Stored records

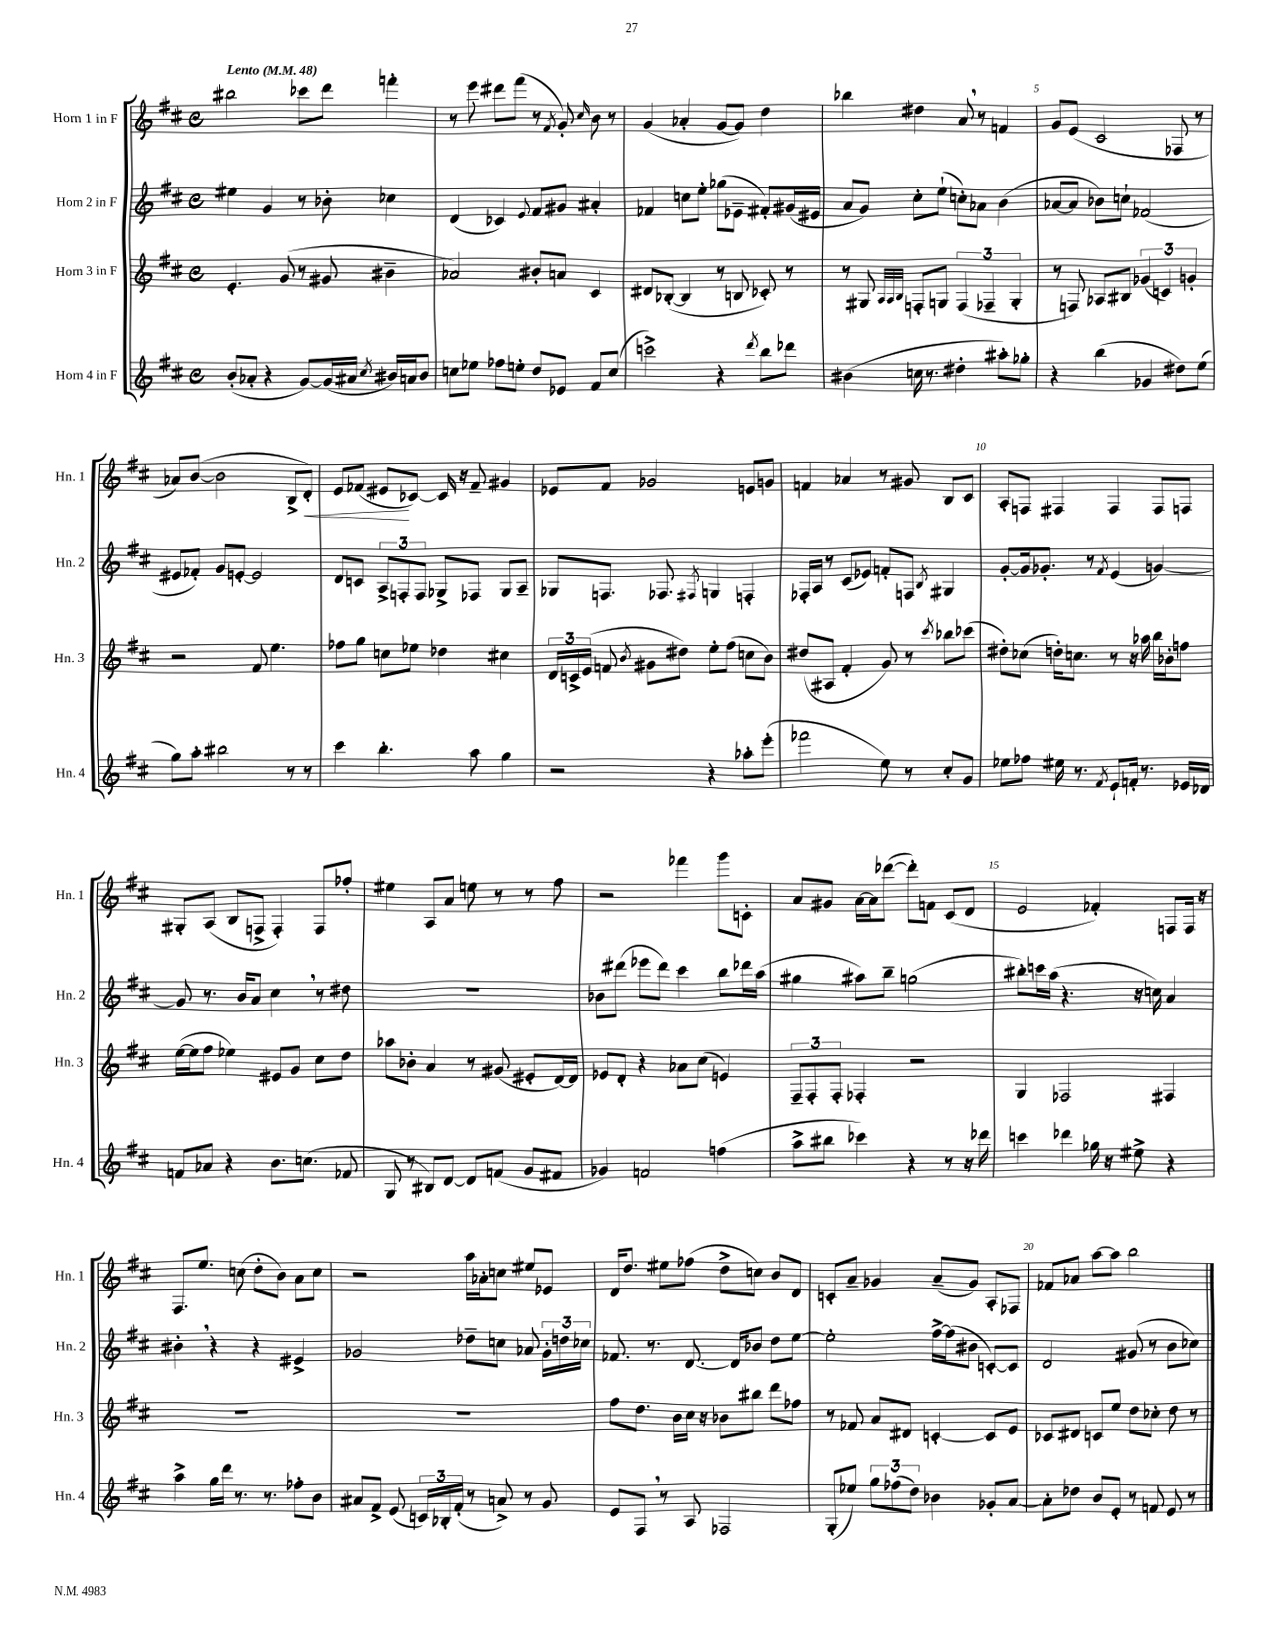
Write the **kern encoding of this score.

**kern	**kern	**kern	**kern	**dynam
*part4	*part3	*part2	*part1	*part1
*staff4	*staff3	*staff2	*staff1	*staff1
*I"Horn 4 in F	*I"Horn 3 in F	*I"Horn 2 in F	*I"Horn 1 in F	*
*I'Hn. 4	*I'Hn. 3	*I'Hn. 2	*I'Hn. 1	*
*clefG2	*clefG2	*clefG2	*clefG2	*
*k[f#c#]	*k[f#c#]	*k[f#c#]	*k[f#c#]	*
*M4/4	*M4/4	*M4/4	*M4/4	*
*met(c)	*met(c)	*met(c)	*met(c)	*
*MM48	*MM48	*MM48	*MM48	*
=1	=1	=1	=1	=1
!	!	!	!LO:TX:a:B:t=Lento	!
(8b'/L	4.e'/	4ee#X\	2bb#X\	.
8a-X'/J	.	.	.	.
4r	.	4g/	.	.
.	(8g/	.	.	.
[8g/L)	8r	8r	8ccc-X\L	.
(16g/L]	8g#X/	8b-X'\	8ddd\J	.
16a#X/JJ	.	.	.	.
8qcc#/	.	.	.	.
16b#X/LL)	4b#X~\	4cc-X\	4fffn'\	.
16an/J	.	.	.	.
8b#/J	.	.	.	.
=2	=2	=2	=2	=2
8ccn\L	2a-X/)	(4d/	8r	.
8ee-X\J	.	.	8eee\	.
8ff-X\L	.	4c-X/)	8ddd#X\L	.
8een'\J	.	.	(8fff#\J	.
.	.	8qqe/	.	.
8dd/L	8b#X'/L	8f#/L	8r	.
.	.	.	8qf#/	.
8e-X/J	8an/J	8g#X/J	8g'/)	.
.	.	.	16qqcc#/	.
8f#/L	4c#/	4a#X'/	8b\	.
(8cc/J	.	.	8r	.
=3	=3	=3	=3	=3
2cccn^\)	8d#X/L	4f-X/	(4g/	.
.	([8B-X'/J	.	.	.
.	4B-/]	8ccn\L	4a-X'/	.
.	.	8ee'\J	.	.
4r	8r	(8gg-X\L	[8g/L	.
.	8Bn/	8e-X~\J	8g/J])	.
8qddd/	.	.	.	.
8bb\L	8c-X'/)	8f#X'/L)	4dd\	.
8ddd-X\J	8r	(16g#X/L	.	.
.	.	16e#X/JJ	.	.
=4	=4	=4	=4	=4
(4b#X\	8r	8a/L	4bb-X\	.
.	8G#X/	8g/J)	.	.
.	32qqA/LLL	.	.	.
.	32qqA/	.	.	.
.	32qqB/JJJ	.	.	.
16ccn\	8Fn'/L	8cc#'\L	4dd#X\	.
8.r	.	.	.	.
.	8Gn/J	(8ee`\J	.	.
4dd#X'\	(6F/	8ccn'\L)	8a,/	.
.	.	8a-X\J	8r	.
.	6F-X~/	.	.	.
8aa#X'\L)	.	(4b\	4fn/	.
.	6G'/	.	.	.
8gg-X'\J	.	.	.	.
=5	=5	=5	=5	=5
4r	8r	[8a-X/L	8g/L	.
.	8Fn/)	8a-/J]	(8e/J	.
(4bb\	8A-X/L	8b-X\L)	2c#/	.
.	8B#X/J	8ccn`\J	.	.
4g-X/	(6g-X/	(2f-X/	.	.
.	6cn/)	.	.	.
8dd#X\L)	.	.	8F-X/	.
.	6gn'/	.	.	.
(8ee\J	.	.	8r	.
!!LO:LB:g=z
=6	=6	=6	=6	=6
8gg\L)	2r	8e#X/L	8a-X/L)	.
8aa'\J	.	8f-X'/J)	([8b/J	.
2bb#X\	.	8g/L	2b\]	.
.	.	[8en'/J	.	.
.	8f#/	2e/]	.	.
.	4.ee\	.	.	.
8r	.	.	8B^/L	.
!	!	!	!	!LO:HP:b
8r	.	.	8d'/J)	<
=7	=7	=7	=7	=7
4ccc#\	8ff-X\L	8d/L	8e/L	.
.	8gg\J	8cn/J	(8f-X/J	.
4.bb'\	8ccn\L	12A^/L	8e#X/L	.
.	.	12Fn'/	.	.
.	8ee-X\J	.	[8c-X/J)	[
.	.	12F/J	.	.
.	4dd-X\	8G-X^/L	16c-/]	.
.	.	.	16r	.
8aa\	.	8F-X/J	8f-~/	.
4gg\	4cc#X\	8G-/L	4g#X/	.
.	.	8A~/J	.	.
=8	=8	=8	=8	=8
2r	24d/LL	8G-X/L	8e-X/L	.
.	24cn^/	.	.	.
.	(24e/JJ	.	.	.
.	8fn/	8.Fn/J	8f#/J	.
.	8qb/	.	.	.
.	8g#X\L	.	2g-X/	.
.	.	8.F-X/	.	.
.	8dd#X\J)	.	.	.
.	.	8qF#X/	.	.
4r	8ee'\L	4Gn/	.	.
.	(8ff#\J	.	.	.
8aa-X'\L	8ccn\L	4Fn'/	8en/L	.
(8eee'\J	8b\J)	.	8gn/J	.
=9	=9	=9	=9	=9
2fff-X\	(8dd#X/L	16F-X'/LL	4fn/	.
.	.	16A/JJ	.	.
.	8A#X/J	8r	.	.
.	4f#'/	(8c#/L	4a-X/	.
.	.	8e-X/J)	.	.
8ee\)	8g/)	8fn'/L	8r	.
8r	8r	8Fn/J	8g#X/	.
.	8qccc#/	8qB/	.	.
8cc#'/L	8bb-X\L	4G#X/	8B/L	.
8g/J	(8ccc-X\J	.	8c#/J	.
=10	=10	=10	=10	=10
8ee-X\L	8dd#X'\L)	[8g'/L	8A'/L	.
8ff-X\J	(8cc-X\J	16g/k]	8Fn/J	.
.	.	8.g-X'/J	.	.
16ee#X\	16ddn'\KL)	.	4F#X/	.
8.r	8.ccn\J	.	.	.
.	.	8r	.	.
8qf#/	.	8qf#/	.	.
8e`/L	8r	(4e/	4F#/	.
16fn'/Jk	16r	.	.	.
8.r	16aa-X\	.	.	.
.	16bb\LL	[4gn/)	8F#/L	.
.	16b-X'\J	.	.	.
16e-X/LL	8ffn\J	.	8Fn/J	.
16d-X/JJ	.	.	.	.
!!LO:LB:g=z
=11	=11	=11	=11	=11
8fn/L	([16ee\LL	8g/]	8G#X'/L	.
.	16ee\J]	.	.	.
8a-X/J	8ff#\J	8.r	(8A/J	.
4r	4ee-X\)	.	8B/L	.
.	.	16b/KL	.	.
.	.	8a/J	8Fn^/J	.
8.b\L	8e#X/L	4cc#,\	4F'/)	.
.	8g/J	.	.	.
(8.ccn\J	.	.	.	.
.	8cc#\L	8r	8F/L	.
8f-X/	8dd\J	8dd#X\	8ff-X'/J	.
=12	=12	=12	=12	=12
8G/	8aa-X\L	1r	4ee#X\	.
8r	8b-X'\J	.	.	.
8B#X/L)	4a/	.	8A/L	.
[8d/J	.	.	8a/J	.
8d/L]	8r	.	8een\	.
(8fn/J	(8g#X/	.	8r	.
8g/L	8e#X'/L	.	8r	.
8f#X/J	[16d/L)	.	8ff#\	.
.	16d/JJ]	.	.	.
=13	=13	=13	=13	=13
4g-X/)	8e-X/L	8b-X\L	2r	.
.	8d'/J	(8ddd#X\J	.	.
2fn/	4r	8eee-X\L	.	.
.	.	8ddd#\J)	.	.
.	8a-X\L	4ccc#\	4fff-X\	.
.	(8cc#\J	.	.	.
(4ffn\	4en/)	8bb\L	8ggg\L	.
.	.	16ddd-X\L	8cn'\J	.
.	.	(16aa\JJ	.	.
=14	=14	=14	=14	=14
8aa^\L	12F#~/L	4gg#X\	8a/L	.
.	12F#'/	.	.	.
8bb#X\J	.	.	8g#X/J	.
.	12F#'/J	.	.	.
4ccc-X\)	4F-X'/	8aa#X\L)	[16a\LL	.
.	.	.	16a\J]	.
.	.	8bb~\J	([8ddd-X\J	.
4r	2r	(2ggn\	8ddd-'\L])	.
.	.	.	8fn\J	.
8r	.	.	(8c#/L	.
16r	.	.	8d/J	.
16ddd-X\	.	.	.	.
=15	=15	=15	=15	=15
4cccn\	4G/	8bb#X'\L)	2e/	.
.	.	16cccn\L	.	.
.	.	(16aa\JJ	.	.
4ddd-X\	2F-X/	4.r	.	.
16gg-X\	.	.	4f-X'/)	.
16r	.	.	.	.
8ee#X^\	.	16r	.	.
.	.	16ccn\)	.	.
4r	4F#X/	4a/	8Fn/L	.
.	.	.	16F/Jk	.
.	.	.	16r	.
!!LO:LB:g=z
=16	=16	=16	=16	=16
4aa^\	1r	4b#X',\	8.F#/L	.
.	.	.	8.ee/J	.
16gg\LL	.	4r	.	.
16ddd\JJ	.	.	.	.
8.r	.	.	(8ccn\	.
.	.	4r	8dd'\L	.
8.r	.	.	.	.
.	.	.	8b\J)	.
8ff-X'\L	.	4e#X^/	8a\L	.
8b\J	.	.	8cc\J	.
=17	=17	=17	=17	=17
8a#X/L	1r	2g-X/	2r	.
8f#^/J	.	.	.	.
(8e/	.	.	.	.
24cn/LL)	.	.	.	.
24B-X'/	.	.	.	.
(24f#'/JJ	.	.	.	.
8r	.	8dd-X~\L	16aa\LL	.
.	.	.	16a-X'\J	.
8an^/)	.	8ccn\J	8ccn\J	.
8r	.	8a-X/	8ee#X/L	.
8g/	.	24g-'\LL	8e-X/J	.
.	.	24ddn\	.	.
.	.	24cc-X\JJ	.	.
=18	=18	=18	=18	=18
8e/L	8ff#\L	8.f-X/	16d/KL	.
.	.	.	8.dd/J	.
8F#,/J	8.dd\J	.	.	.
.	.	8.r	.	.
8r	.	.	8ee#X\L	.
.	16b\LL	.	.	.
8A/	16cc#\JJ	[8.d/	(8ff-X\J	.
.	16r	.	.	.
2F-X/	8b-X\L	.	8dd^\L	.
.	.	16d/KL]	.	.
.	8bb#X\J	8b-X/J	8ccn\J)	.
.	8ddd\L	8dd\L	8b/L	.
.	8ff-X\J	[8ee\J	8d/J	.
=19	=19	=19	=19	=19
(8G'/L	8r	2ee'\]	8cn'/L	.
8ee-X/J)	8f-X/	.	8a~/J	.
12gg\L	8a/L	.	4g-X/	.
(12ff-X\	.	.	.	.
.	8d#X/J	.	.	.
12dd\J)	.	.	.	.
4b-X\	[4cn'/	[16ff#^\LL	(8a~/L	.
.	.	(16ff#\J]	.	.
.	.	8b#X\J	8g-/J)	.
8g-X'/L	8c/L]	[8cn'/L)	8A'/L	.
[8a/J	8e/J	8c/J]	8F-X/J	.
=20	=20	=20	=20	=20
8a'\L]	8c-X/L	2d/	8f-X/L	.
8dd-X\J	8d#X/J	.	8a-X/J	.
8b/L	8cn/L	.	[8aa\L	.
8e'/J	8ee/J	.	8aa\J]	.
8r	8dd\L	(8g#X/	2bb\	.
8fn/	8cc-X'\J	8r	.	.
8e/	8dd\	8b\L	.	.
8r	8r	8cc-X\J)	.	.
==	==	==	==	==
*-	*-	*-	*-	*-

**Request:**
In the rows above, how many lines contain the string "kern"? Reply with the number only.

**Complete answer:**
2